**Activity**
Keep only those lines of the records that include the string "right".
(Entries shown Opens)
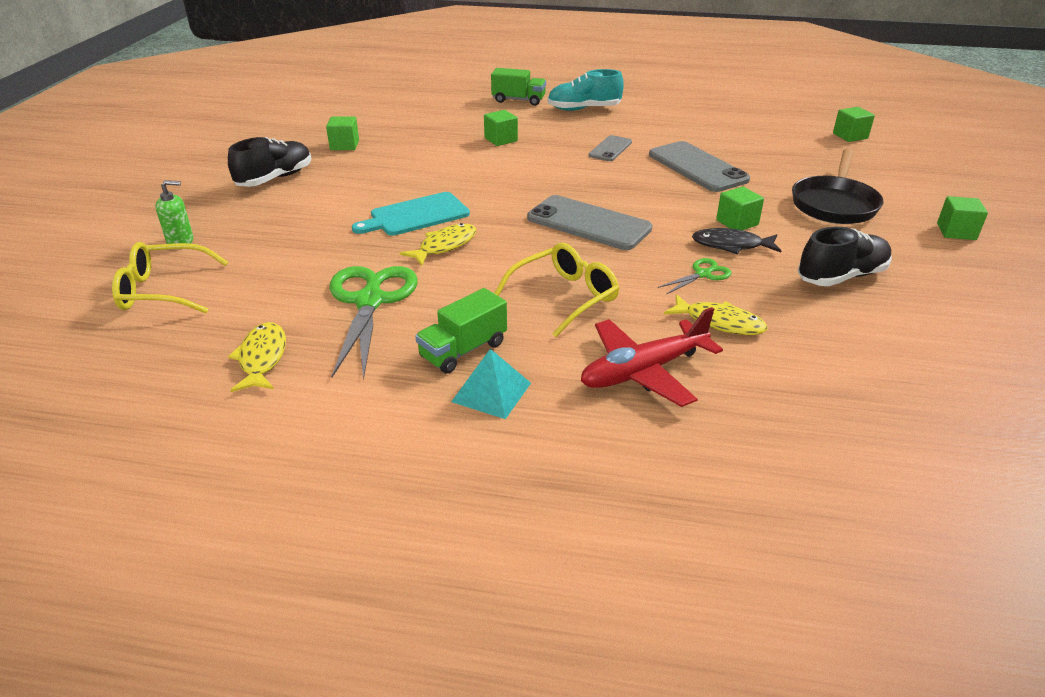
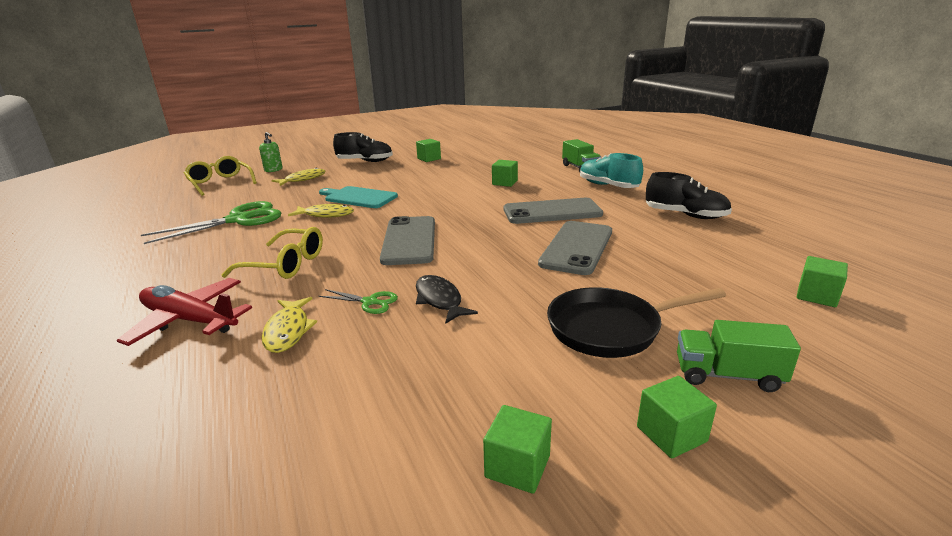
camera: 55 degrees right, 10 degrees down
(262, 358) = (162, 218): yellow fish -> yellow fish (303, 179)
(463, 350) = (192, 257): green truck -> green truck (727, 375)
(491, 392) = (142, 279): turquoise pyramid -> none
(610, 149) = (552, 212): grey phone -> grey phone, size x1.79
(737, 222) = (489, 291): green cube -> green cube (517, 466)
(841, 276) = (438, 372): black shoe -> black shoe (685, 215)

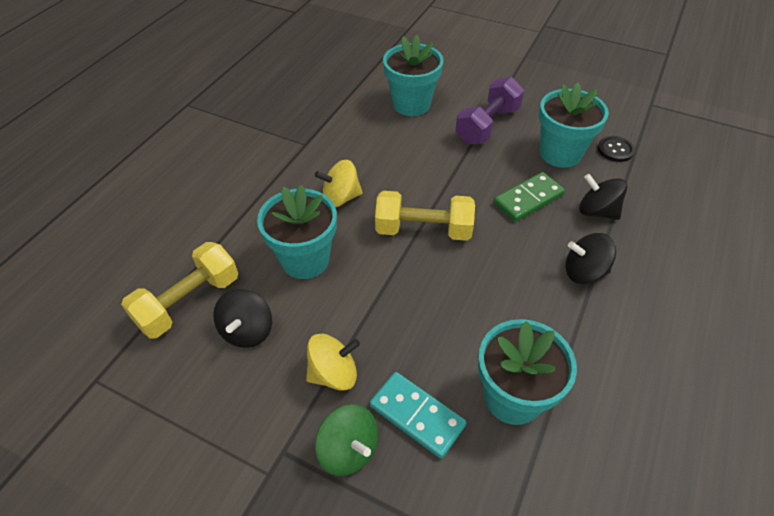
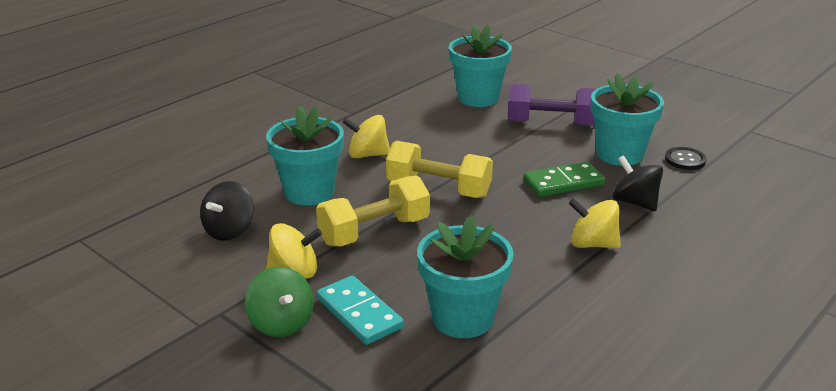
camera: 15 degrees right, 20 degrees down
(189, 302) = (186, 203): yellow dumbbell -> yellow dumbbell (374, 231)
(487, 125) = (551, 123): purple dumbbell -> purple dumbbell turned 45 degrees clockwise
(584, 272) = (592, 244): black spinning top -> yellow spinning top

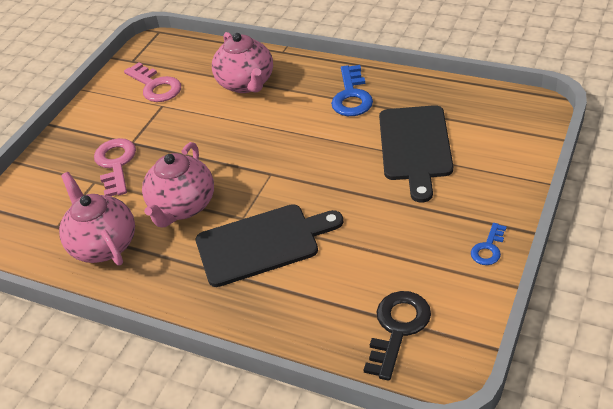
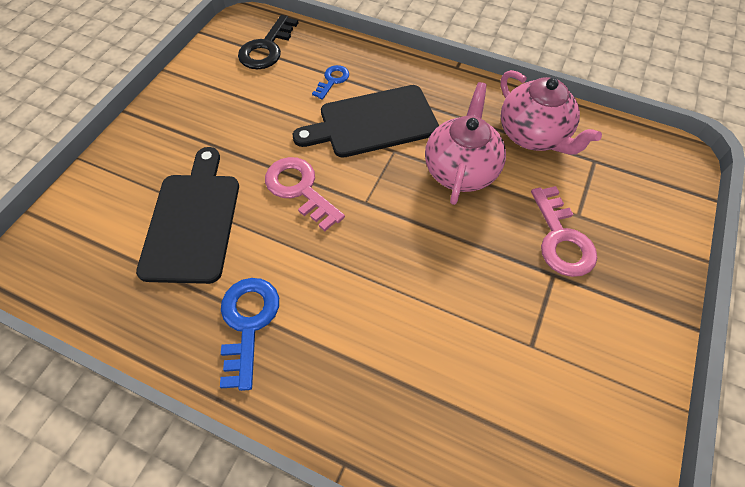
camera: 175 degrees right, 15 degrees up
(155, 86) = (556, 397): pink key -> pink key (299, 189)
(246, 84) = (404, 379): pink teapot -> none
(488, 248) = (170, 100): blue key -> blue key (332, 80)

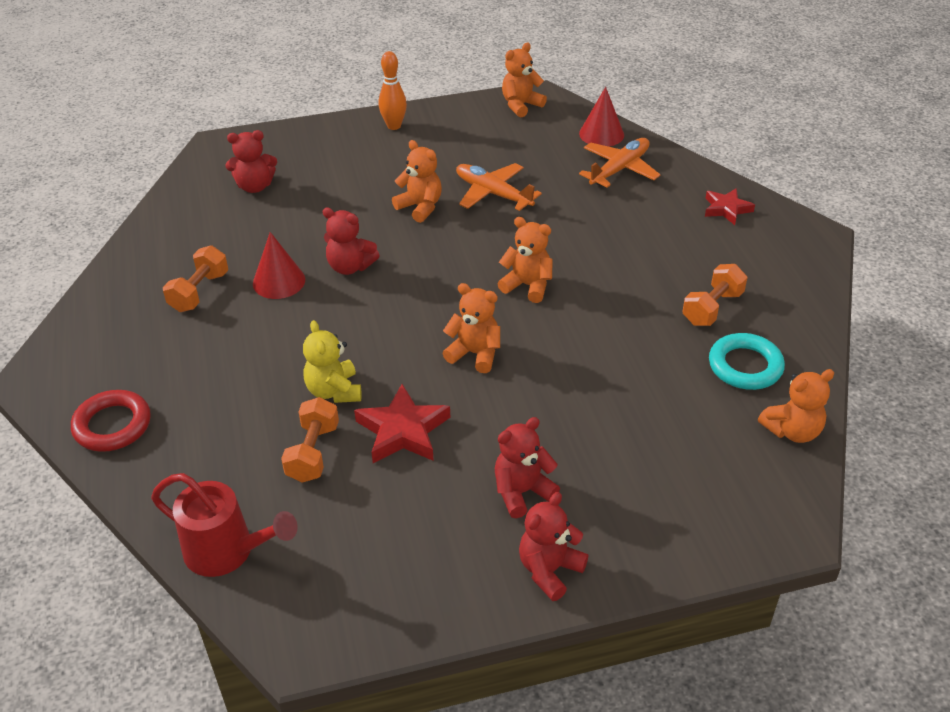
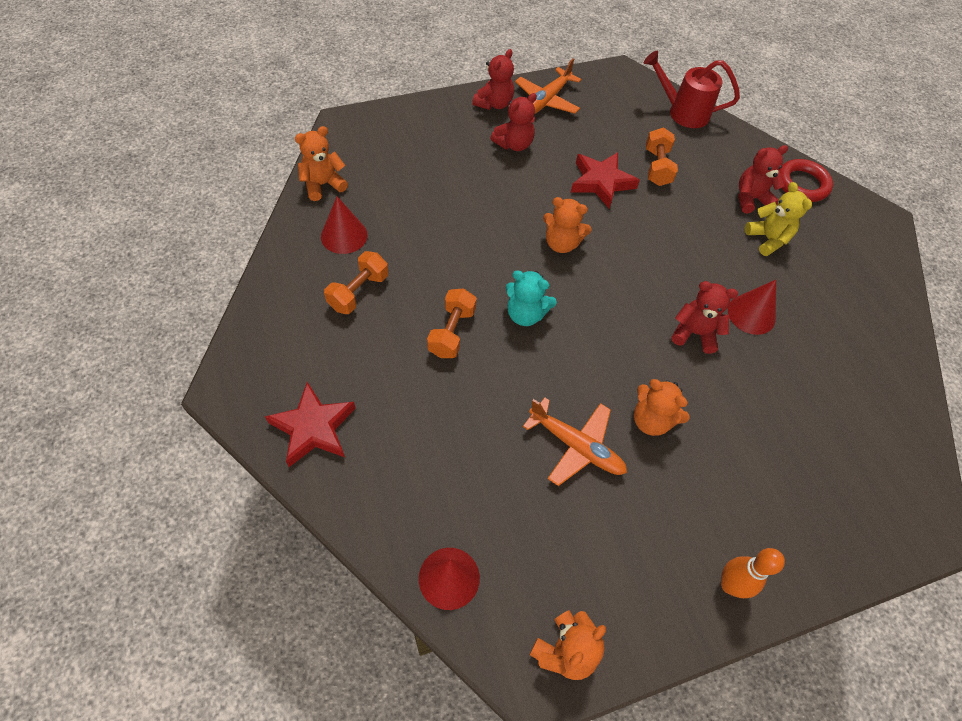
camera: 170 degrees right, 15 degrees up
(199, 292) = (814, 301): orange dumbbell -> orange dumbbell (451, 332)
(255, 186) = (843, 450): red teddy bear -> red teddy bear (751, 199)
(334, 391) = (660, 211): yellow teddy bear -> yellow teddy bear (767, 239)
(527, 285) = (525, 314): orange teddy bear -> turquoise teddy bear
(619, 169) = (429, 498): orange plane -> orange plane (547, 100)
(726, 209) = (313, 428): red star -> red star, size x1.54
(745, 366) = (344, 235): turquoise ring -> red cone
(Entries shown Closes)
**Response to this task**
camera: 55 degrees right, 10 degrees down
camera: 15 degrees right, 20 degrees down
camera: 175 degrees right, 15 degrees up
camera: 170 degrees right, 15 degrees up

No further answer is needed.